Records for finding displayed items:
■ ■ ■ ■ ■
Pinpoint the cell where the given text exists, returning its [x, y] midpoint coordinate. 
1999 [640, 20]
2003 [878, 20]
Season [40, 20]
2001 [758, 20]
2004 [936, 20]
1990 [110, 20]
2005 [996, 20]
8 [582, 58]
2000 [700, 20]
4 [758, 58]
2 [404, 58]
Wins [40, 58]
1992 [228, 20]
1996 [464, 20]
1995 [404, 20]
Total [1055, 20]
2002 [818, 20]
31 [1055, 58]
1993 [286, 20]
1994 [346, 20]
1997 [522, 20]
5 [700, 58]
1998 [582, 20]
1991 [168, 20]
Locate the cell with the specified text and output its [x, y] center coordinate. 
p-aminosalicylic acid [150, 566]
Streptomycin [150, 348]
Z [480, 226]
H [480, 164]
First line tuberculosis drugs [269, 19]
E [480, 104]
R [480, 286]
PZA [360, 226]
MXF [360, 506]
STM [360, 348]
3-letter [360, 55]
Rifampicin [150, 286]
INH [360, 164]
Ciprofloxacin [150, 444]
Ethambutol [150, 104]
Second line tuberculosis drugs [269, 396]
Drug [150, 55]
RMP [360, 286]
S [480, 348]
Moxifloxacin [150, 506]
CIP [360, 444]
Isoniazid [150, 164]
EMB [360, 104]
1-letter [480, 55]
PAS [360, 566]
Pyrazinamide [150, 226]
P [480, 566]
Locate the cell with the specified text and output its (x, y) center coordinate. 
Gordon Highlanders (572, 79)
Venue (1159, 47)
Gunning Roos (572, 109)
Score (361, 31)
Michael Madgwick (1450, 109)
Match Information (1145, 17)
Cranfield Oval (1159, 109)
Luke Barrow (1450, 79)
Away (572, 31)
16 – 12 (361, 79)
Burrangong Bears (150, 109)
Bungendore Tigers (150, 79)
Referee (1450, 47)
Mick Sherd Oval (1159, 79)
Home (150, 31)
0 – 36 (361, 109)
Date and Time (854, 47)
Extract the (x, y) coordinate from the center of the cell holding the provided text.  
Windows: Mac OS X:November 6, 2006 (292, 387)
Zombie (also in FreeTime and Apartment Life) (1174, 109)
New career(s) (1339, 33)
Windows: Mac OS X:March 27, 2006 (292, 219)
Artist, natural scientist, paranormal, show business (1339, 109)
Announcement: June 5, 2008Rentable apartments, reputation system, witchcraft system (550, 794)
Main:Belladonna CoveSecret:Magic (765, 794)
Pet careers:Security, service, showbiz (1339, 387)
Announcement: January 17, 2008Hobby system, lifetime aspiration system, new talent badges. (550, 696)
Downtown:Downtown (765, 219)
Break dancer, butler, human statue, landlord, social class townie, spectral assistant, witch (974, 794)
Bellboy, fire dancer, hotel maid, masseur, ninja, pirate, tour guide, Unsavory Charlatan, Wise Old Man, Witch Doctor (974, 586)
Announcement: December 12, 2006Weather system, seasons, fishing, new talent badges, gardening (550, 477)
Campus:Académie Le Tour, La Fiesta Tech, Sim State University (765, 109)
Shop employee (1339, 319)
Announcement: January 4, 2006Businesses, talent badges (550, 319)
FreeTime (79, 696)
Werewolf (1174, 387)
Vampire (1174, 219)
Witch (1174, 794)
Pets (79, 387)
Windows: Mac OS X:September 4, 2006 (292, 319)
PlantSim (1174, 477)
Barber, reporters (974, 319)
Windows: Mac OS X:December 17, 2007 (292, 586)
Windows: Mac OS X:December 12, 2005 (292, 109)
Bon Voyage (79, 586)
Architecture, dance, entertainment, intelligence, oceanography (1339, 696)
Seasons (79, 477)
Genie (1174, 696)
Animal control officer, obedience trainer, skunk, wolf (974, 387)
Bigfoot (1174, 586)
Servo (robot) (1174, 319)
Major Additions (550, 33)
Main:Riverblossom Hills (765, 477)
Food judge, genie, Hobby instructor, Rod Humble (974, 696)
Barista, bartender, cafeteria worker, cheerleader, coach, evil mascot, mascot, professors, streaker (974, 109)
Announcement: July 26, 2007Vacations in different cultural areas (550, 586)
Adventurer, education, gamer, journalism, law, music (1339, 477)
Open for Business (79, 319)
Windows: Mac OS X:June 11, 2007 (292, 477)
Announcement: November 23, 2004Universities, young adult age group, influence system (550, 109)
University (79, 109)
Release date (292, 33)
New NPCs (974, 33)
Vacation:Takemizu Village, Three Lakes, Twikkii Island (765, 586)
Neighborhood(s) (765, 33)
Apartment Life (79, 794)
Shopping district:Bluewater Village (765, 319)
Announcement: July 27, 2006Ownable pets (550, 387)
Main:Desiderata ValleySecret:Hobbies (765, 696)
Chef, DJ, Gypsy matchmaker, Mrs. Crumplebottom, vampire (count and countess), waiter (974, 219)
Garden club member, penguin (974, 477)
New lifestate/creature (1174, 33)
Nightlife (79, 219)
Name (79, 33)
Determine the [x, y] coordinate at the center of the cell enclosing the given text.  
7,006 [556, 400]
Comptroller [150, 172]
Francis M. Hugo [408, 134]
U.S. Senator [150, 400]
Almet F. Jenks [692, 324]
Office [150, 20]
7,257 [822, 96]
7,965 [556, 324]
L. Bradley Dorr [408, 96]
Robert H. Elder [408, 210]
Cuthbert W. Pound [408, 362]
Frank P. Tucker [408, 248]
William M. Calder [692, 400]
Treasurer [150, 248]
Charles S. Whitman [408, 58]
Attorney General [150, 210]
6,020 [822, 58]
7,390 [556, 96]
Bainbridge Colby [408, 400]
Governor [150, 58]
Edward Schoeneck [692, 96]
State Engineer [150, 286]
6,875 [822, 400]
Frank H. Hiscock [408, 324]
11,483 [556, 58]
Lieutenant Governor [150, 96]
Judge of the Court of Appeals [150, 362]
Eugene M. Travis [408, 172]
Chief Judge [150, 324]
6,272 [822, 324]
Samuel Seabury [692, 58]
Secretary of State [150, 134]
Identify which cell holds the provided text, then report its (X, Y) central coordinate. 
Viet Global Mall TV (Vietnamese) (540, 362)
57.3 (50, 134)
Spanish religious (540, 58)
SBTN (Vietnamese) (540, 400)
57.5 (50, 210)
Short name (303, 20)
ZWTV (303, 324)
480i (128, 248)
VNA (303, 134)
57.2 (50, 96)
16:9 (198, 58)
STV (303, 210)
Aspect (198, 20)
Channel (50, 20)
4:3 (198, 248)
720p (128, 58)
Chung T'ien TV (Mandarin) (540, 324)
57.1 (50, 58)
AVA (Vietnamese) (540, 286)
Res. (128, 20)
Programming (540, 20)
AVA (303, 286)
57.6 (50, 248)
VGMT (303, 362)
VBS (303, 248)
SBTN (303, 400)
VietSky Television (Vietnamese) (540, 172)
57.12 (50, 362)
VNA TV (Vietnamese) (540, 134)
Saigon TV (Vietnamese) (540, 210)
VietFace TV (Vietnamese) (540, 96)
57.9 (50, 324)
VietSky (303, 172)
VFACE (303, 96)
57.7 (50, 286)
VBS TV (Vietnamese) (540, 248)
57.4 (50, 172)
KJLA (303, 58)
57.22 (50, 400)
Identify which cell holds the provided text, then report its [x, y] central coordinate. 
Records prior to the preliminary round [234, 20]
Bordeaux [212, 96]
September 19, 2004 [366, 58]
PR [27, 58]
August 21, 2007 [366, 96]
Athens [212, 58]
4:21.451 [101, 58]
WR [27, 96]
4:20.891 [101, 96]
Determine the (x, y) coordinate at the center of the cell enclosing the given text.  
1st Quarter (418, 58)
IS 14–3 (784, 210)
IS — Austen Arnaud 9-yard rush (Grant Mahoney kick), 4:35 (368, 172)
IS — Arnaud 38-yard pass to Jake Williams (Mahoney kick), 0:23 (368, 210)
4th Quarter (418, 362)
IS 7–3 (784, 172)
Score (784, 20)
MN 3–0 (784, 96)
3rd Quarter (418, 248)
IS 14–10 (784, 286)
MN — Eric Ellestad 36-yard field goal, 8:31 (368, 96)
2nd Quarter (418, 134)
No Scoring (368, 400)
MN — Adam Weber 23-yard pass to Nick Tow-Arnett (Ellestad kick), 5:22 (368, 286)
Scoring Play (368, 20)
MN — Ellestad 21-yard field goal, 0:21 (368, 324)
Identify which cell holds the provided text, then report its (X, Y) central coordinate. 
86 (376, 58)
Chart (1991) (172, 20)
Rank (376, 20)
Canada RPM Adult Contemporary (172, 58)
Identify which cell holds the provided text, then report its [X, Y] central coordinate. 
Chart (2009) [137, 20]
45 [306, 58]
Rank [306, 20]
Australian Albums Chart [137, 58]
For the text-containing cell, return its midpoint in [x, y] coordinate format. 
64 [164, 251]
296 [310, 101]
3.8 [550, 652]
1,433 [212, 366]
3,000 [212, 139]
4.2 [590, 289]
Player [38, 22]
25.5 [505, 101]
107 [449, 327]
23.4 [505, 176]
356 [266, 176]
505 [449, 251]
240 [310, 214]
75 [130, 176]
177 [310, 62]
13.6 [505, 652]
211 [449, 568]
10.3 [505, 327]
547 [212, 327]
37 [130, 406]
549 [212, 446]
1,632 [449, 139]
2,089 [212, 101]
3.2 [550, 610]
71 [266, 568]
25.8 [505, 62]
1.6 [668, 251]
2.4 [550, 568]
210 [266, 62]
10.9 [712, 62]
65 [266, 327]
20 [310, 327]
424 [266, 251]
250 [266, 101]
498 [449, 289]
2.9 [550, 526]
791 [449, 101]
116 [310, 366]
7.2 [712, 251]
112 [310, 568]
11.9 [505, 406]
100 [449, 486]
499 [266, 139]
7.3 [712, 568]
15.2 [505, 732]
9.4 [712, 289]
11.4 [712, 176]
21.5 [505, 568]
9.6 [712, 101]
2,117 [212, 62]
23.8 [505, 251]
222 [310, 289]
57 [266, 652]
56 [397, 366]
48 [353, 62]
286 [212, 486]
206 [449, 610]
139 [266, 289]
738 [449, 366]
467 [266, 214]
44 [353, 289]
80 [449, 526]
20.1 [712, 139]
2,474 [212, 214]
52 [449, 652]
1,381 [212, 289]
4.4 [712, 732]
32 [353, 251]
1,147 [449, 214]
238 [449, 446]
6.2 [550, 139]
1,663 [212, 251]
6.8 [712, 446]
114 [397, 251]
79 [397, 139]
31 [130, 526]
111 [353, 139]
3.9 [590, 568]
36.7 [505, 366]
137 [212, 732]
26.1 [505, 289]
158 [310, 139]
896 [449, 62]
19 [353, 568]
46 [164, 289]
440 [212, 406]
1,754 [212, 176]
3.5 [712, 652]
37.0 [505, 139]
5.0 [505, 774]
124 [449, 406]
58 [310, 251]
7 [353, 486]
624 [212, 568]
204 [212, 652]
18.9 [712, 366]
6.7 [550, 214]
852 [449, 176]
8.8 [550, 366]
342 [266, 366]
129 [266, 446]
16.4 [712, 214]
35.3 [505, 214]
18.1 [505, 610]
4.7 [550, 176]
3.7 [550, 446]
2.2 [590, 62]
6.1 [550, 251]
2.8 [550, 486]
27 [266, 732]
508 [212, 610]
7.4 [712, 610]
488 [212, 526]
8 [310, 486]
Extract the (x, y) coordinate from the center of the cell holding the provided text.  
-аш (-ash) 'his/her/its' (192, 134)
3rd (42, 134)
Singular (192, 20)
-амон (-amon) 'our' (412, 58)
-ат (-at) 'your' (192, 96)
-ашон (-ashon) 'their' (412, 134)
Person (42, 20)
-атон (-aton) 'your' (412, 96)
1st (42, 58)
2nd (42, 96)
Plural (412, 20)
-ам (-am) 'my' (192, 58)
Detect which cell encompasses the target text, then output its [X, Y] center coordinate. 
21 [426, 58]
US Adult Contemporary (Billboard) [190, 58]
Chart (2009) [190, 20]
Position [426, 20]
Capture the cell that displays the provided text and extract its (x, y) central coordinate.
■ ■ ■ ■ ■
WHAT THE TASK ASKS:
Copy the entries from the start through the line with "1998 [582, 20]", switching "Wins" to "Victories" and leaving all else unchanged.

THE RESPONSE:
Pinpoint the cell where the given text exists, returning its [x, y] midpoint coordinate. 
1999 [640, 20]
2003 [878, 20]
Season [40, 20]
2001 [758, 20]
2004 [936, 20]
1990 [110, 20]
2005 [996, 20]
8 [582, 58]
2000 [700, 20]
4 [758, 58]
2 [404, 58]
Victories [40, 58]
1992 [228, 20]
1996 [464, 20]
1995 [404, 20]
Total [1055, 20]
2002 [818, 20]
31 [1055, 58]
1993 [286, 20]
1994 [346, 20]
1997 [522, 20]
5 [700, 58]
1998 [582, 20]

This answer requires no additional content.